> [Assignment]:
Word for word, restate the lines from the start of the data down to the line with "second_place: [734, 297, 835, 343]", both included.

◆ ◆ ◆

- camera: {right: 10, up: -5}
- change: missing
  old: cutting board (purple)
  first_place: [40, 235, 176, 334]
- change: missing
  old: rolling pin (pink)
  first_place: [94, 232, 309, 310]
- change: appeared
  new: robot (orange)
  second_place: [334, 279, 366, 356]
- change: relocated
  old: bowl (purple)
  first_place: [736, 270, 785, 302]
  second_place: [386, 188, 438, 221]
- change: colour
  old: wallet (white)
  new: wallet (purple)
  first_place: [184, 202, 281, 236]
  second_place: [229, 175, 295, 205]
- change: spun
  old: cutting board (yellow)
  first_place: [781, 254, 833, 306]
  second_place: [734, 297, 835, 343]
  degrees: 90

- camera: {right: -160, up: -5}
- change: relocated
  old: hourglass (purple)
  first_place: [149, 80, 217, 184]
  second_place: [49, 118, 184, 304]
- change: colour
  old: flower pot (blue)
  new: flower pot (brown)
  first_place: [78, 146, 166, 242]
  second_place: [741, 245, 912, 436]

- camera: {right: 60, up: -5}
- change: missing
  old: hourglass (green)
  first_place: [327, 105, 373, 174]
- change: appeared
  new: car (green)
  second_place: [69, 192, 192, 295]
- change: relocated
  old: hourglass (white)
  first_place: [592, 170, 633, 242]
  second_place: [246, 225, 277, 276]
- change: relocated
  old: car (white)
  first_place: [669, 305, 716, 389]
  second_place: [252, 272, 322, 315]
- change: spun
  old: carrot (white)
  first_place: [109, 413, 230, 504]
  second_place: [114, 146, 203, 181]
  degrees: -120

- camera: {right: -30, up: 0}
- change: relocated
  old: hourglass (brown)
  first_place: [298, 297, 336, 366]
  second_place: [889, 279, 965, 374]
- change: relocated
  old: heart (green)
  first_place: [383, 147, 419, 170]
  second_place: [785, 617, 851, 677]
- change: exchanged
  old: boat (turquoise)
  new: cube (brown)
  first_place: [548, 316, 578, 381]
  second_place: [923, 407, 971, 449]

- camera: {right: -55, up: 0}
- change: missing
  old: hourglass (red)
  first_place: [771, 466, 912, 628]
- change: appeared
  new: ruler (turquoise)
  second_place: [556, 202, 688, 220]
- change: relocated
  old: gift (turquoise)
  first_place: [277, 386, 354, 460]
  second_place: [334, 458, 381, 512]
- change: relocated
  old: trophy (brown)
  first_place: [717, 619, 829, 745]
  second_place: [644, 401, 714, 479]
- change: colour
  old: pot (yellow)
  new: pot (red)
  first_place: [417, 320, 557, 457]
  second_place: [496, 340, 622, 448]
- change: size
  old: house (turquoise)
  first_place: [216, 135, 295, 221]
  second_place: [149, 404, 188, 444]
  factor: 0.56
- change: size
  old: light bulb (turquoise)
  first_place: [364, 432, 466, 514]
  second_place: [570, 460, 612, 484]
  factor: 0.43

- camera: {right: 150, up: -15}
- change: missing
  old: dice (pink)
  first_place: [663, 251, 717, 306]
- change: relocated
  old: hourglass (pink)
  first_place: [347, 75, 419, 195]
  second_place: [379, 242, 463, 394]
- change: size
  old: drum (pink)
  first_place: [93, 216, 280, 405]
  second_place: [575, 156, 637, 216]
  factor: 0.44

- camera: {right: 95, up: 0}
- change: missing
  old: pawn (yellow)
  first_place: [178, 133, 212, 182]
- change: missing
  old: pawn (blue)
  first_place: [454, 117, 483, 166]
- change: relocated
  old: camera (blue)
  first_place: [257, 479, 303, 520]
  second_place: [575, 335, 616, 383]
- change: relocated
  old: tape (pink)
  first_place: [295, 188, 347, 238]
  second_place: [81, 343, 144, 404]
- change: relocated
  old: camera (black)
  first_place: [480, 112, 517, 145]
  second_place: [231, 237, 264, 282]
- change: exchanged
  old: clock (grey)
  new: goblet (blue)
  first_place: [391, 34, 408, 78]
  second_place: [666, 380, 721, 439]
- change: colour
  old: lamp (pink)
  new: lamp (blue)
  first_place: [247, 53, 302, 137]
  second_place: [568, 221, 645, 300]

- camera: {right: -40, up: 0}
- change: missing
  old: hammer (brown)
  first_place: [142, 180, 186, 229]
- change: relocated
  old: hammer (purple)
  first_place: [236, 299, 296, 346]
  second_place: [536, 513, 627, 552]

◆ ◆ ◆

> [Response to the task]:
- camera: {right: 10, up: -5}
- change: missing
  old: cutting board (purple)
  first_place: [40, 235, 176, 334]
- change: missing
  old: rolling pin (pink)
  first_place: [94, 232, 309, 310]
- change: appeared
  new: robot (orange)
  second_place: [334, 279, 366, 356]
- change: relocated
  old: bowl (purple)
  first_place: [736, 270, 785, 302]
  second_place: [386, 188, 438, 221]
- change: colour
  old: wallet (white)
  new: wallet (purple)
  first_place: [184, 202, 281, 236]
  second_place: [229, 175, 295, 205]
- change: spun
  old: cutting board (yellow)
  first_place: [781, 254, 833, 306]
  second_place: [734, 297, 835, 343]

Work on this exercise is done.